### Aim of the exercise
Using the listing, copy each whole line that features "star".

### Data section
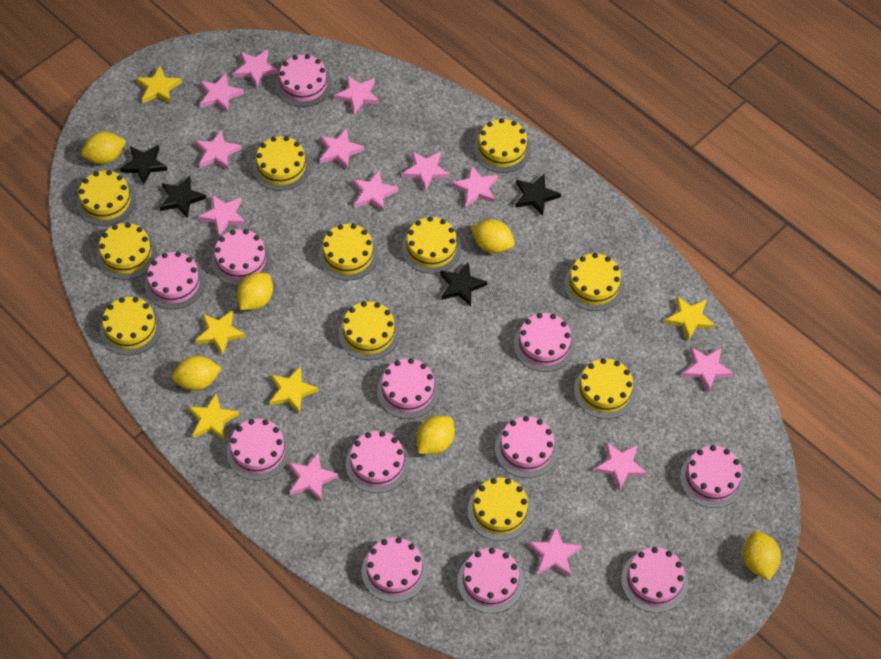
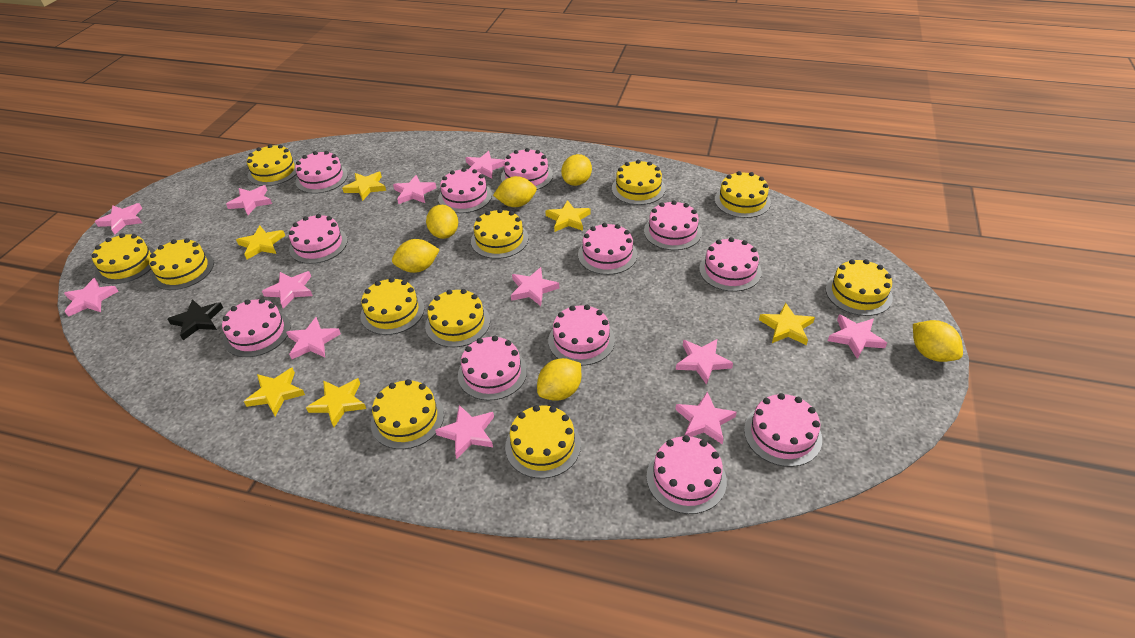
black star: 4 -> 1
pink star: 13 -> 12
yellow star: 5 -> 6

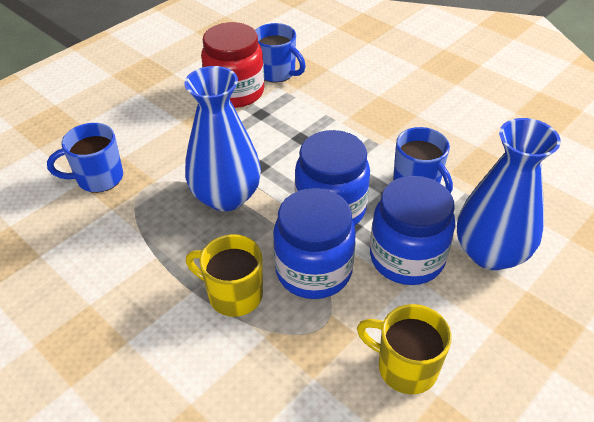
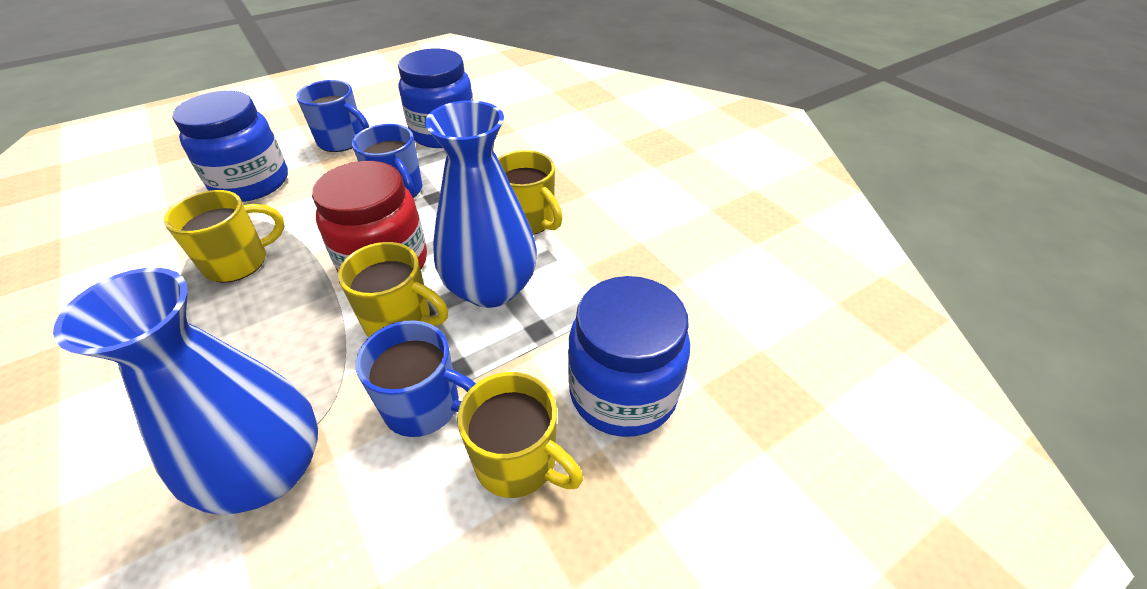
yellow mug: 2 -> 4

### Exercise answer
black star: 4 -> 1
pink star: 13 -> 12
yellow star: 5 -> 6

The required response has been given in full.